Exercise goal: What is the count of lines in the listing below that hold the string "moved"? Reply with that number alone.

-----

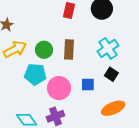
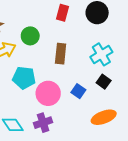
green circle: (44, 50) -> (30, 36), moved
blue square: (88, 85) -> (78, 91), turned 32

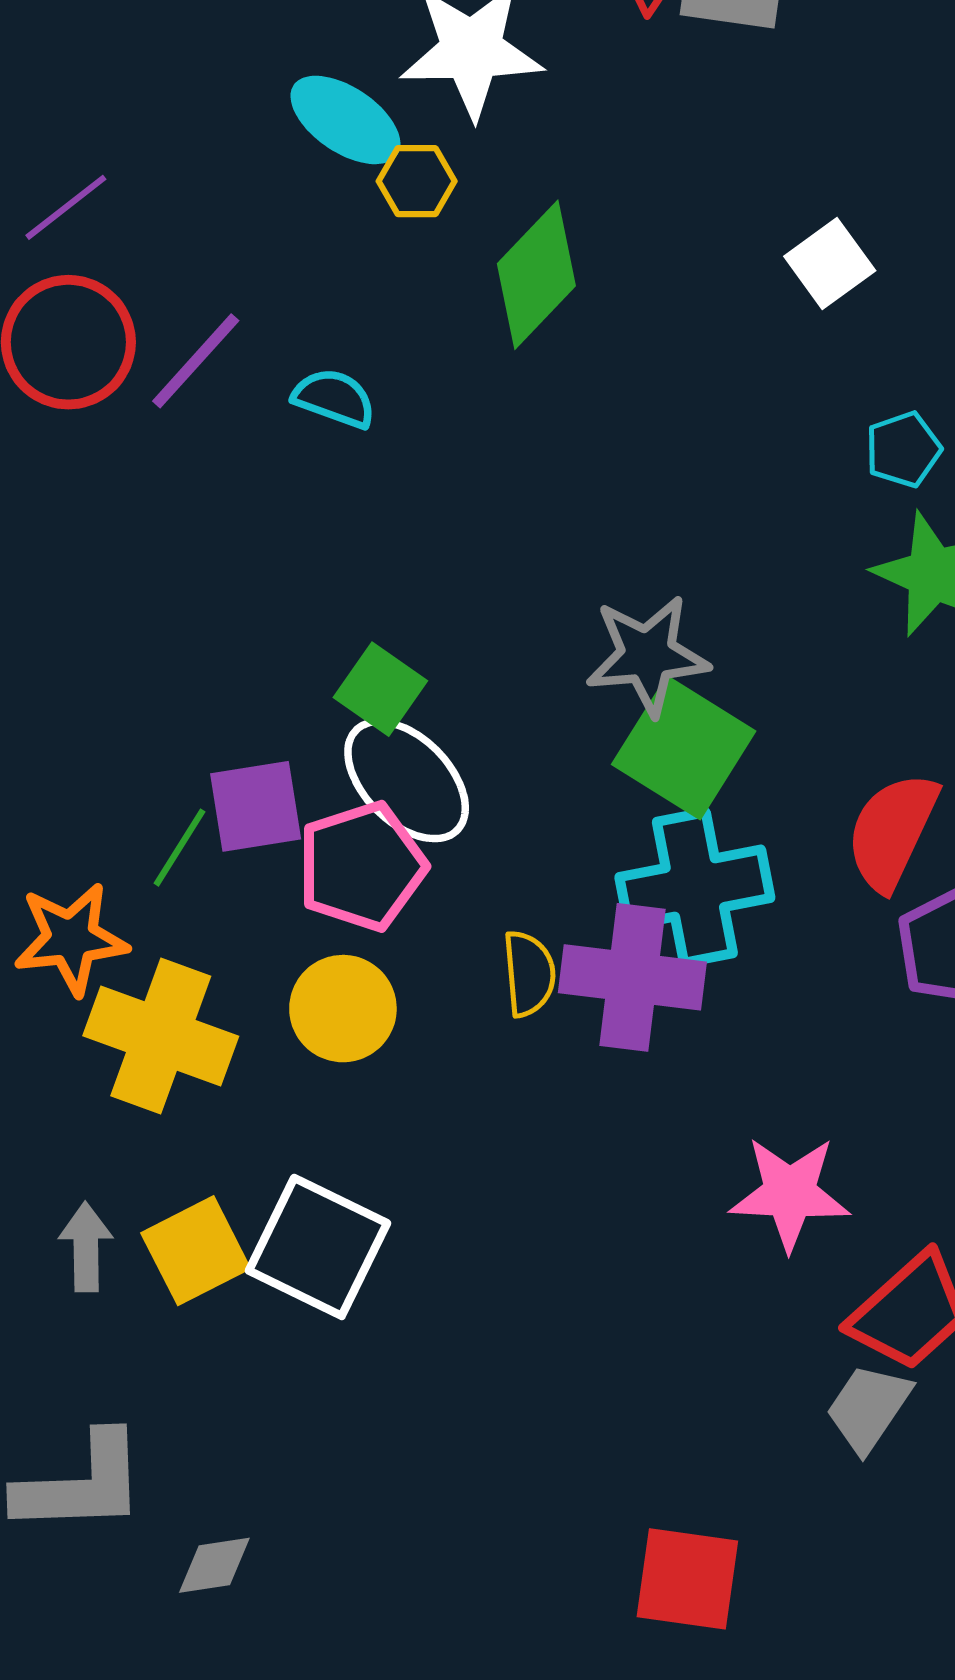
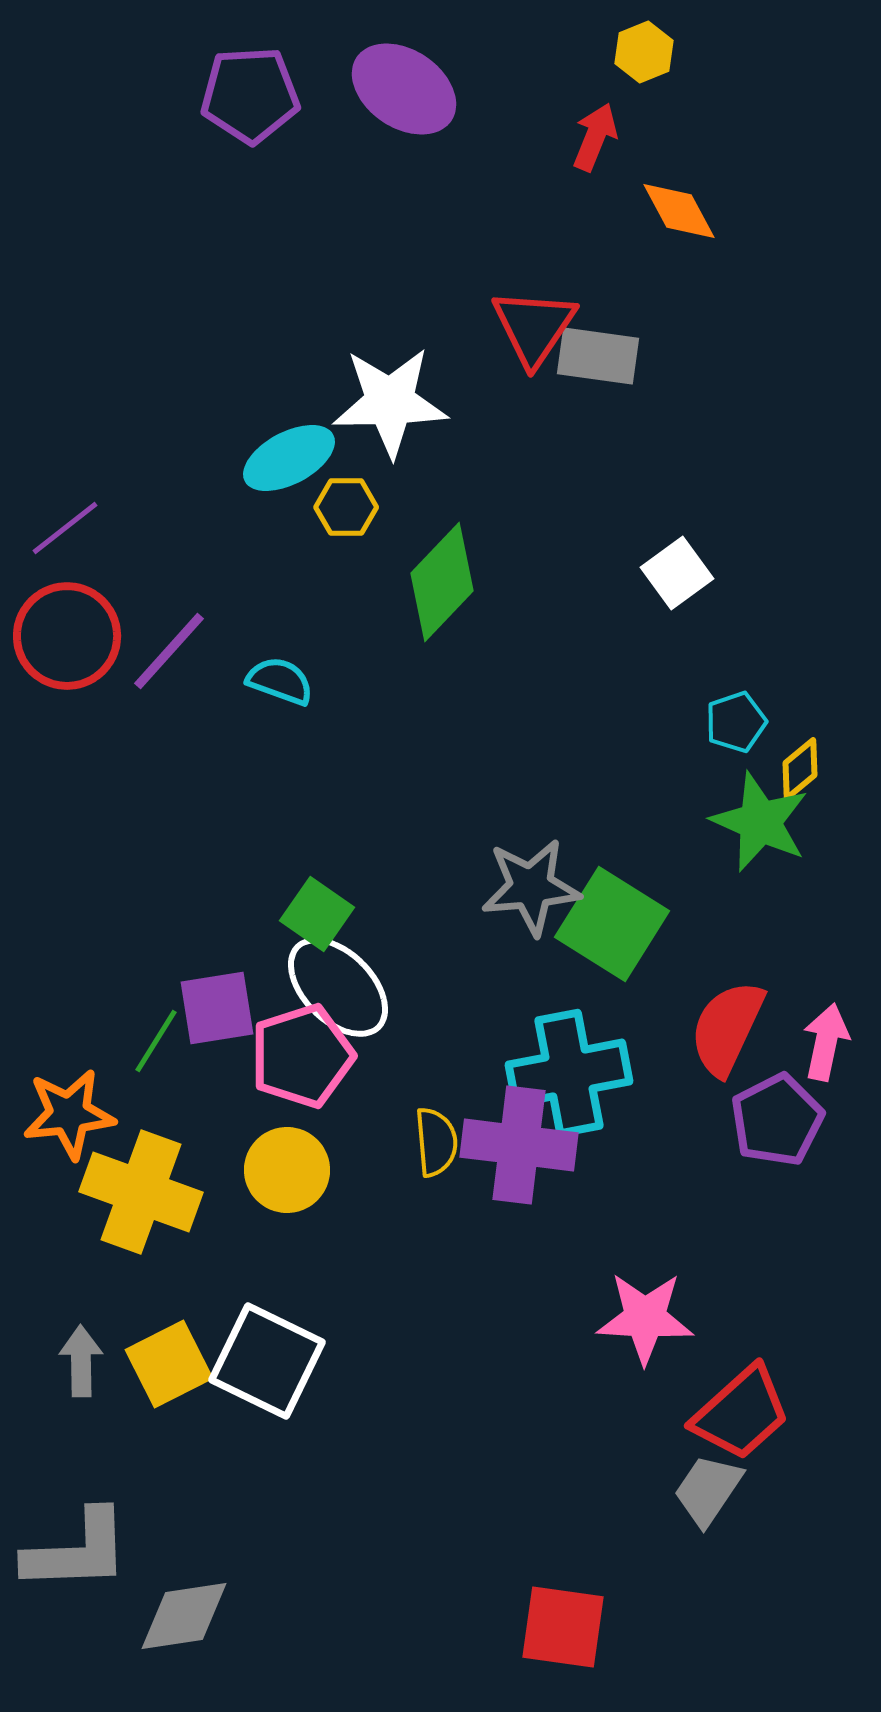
cyan ellipse: (345, 120) -> (289, 458), turned -62
green square: (684, 748) -> (612, 924), moved
gray diamond: (214, 1565) -> (184, 1616), size x1.5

-----

Solution to the exercise: 2